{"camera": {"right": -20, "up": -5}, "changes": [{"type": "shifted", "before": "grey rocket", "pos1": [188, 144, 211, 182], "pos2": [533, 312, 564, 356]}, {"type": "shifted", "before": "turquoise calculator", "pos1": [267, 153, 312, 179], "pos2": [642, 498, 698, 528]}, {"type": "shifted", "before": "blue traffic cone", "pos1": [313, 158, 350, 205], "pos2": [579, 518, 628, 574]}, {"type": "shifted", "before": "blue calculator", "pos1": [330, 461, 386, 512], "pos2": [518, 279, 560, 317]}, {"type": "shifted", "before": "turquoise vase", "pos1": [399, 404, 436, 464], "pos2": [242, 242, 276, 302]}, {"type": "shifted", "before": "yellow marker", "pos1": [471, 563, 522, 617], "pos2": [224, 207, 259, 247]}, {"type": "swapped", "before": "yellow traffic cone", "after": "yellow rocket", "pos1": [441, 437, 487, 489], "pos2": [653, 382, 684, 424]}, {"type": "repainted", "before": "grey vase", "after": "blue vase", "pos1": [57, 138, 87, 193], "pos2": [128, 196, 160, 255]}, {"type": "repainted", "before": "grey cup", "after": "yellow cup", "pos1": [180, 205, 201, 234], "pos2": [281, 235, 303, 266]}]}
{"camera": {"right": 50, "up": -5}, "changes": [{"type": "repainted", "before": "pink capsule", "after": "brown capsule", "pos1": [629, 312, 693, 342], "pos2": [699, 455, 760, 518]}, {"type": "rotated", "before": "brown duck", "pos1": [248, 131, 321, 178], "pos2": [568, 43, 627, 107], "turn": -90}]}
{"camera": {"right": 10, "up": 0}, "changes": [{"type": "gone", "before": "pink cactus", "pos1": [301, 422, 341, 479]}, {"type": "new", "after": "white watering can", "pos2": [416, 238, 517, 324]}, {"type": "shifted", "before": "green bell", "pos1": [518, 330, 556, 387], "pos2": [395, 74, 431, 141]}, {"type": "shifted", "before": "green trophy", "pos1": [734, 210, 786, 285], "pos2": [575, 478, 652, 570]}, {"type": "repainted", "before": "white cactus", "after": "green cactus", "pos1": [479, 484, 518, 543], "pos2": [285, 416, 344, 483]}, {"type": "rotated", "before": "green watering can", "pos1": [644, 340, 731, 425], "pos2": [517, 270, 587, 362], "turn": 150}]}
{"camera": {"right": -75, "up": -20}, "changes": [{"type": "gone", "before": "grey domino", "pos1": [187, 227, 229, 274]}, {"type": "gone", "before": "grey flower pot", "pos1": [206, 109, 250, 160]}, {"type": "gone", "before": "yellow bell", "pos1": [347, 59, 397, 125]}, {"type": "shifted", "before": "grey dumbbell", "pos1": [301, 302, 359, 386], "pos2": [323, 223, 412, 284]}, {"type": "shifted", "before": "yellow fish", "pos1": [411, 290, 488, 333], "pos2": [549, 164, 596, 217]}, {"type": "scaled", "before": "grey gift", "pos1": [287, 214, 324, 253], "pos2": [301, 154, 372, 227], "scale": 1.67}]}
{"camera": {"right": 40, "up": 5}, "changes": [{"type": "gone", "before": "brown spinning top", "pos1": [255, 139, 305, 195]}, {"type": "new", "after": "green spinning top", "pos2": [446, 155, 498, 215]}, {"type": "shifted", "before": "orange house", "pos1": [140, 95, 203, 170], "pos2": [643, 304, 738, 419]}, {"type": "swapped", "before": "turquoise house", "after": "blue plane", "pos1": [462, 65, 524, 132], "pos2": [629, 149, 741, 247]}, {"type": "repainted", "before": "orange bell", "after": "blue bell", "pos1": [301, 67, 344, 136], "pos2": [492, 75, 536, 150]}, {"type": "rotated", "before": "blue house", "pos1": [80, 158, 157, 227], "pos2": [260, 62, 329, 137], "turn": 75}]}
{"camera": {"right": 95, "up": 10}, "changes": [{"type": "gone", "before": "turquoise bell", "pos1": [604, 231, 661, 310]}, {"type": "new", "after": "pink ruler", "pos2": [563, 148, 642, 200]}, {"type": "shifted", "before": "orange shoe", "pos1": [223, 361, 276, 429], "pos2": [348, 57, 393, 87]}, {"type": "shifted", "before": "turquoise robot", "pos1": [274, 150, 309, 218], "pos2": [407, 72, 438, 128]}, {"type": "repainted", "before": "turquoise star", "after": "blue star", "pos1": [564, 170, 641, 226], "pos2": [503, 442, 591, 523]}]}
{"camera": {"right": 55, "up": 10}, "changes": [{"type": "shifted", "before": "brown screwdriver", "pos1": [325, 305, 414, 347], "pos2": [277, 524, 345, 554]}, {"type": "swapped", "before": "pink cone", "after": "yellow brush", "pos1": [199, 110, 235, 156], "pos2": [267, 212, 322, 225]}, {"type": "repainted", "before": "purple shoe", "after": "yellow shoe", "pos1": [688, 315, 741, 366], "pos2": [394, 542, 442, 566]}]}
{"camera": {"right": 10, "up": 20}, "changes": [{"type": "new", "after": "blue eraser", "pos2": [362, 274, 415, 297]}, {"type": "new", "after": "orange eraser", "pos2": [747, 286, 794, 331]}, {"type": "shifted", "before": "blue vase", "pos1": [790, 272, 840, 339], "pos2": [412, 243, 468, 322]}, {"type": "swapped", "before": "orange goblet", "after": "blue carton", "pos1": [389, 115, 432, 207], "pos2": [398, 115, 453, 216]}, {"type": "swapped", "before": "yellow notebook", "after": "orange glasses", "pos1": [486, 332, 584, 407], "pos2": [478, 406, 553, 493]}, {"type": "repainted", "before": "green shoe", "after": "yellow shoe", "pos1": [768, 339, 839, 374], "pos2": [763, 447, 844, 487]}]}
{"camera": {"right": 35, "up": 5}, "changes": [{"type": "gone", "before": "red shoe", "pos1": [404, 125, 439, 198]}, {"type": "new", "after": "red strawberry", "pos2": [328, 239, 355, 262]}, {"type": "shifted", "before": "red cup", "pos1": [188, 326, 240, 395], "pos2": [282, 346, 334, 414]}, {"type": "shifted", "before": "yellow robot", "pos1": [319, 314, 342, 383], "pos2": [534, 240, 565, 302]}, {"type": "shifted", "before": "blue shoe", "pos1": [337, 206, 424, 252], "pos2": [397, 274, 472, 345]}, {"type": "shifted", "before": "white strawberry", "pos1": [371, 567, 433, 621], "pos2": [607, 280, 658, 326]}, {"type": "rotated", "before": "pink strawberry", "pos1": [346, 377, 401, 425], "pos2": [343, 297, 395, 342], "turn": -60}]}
══════════════════════════════
* **YOUR INSTRUCTIONS**: An exact copy of every record above is required.

* **ANSWER TO THE PROBLEM**:
{"camera": {"right": -20, "up": -5}, "changes": [{"type": "shifted", "before": "grey rocket", "pos1": [188, 144, 211, 182], "pos2": [533, 312, 564, 356]}, {"type": "shifted", "before": "turquoise calculator", "pos1": [267, 153, 312, 179], "pos2": [642, 498, 698, 528]}, {"type": "shifted", "before": "blue traffic cone", "pos1": [313, 158, 350, 205], "pos2": [579, 518, 628, 574]}, {"type": "shifted", "before": "blue calculator", "pos1": [330, 461, 386, 512], "pos2": [518, 279, 560, 317]}, {"type": "shifted", "before": "turquoise vase", "pos1": [399, 404, 436, 464], "pos2": [242, 242, 276, 302]}, {"type": "shifted", "before": "yellow marker", "pos1": [471, 563, 522, 617], "pos2": [224, 207, 259, 247]}, {"type": "swapped", "before": "yellow traffic cone", "after": "yellow rocket", "pos1": [441, 437, 487, 489], "pos2": [653, 382, 684, 424]}, {"type": "repainted", "before": "grey vase", "after": "blue vase", "pos1": [57, 138, 87, 193], "pos2": [128, 196, 160, 255]}, {"type": "repainted", "before": "grey cup", "after": "yellow cup", "pos1": [180, 205, 201, 234], "pos2": [281, 235, 303, 266]}]}
{"camera": {"right": 50, "up": -5}, "changes": [{"type": "repainted", "before": "pink capsule", "after": "brown capsule", "pos1": [629, 312, 693, 342], "pos2": [699, 455, 760, 518]}, {"type": "rotated", "before": "brown duck", "pos1": [248, 131, 321, 178], "pos2": [568, 43, 627, 107], "turn": -90}]}
{"camera": {"right": 10, "up": 0}, "changes": [{"type": "gone", "before": "pink cactus", "pos1": [301, 422, 341, 479]}, {"type": "new", "after": "white watering can", "pos2": [416, 238, 517, 324]}, {"type": "shifted", "before": "green bell", "pos1": [518, 330, 556, 387], "pos2": [395, 74, 431, 141]}, {"type": "shifted", "before": "green trophy", "pos1": [734, 210, 786, 285], "pos2": [575, 478, 652, 570]}, {"type": "repainted", "before": "white cactus", "after": "green cactus", "pos1": [479, 484, 518, 543], "pos2": [285, 416, 344, 483]}, {"type": "rotated", "before": "green watering can", "pos1": [644, 340, 731, 425], "pos2": [517, 270, 587, 362], "turn": 150}]}
{"camera": {"right": -75, "up": -20}, "changes": [{"type": "gone", "before": "grey domino", "pos1": [187, 227, 229, 274]}, {"type": "gone", "before": "grey flower pot", "pos1": [206, 109, 250, 160]}, {"type": "gone", "before": "yellow bell", "pos1": [347, 59, 397, 125]}, {"type": "shifted", "before": "grey dumbbell", "pos1": [301, 302, 359, 386], "pos2": [323, 223, 412, 284]}, {"type": "shifted", "before": "yellow fish", "pos1": [411, 290, 488, 333], "pos2": [549, 164, 596, 217]}, {"type": "scaled", "before": "grey gift", "pos1": [287, 214, 324, 253], "pos2": [301, 154, 372, 227], "scale": 1.67}]}
{"camera": {"right": 40, "up": 5}, "changes": [{"type": "gone", "before": "brown spinning top", "pos1": [255, 139, 305, 195]}, {"type": "new", "after": "green spinning top", "pos2": [446, 155, 498, 215]}, {"type": "shifted", "before": "orange house", "pos1": [140, 95, 203, 170], "pos2": [643, 304, 738, 419]}, {"type": "swapped", "before": "turquoise house", "after": "blue plane", "pos1": [462, 65, 524, 132], "pos2": [629, 149, 741, 247]}, {"type": "repainted", "before": "orange bell", "after": "blue bell", "pos1": [301, 67, 344, 136], "pos2": [492, 75, 536, 150]}, {"type": "rotated", "before": "blue house", "pos1": [80, 158, 157, 227], "pos2": [260, 62, 329, 137], "turn": 75}]}
{"camera": {"right": 95, "up": 10}, "changes": [{"type": "gone", "before": "turquoise bell", "pos1": [604, 231, 661, 310]}, {"type": "new", "after": "pink ruler", "pos2": [563, 148, 642, 200]}, {"type": "shifted", "before": "orange shoe", "pos1": [223, 361, 276, 429], "pos2": [348, 57, 393, 87]}, {"type": "shifted", "before": "turquoise robot", "pos1": [274, 150, 309, 218], "pos2": [407, 72, 438, 128]}, {"type": "repainted", "before": "turquoise star", "after": "blue star", "pos1": [564, 170, 641, 226], "pos2": [503, 442, 591, 523]}]}
{"camera": {"right": 55, "up": 10}, "changes": [{"type": "shifted", "before": "brown screwdriver", "pos1": [325, 305, 414, 347], "pos2": [277, 524, 345, 554]}, {"type": "swapped", "before": "pink cone", "after": "yellow brush", "pos1": [199, 110, 235, 156], "pos2": [267, 212, 322, 225]}, {"type": "repainted", "before": "purple shoe", "after": "yellow shoe", "pos1": [688, 315, 741, 366], "pos2": [394, 542, 442, 566]}]}
{"camera": {"right": 10, "up": 20}, "changes": [{"type": "new", "after": "blue eraser", "pos2": [362, 274, 415, 297]}, {"type": "new", "after": "orange eraser", "pos2": [747, 286, 794, 331]}, {"type": "shifted", "before": "blue vase", "pos1": [790, 272, 840, 339], "pos2": [412, 243, 468, 322]}, {"type": "swapped", "before": "orange goblet", "after": "blue carton", "pos1": [389, 115, 432, 207], "pos2": [398, 115, 453, 216]}, {"type": "swapped", "before": "yellow notebook", "after": "orange glasses", "pos1": [486, 332, 584, 407], "pos2": [478, 406, 553, 493]}, {"type": "repainted", "before": "green shoe", "after": "yellow shoe", "pos1": [768, 339, 839, 374], "pos2": [763, 447, 844, 487]}]}
{"camera": {"right": 35, "up": 5}, "changes": [{"type": "gone", "before": "red shoe", "pos1": [404, 125, 439, 198]}, {"type": "new", "after": "red strawberry", "pos2": [328, 239, 355, 262]}, {"type": "shifted", "before": "red cup", "pos1": [188, 326, 240, 395], "pos2": [282, 346, 334, 414]}, {"type": "shifted", "before": "yellow robot", "pos1": [319, 314, 342, 383], "pos2": [534, 240, 565, 302]}, {"type": "shifted", "before": "blue shoe", "pos1": [337, 206, 424, 252], "pos2": [397, 274, 472, 345]}, {"type": "shifted", "before": "white strawberry", "pos1": [371, 567, 433, 621], "pos2": [607, 280, 658, 326]}, {"type": "rotated", "before": "pink strawberry", "pos1": [346, 377, 401, 425], "pos2": [343, 297, 395, 342], "turn": -60}]}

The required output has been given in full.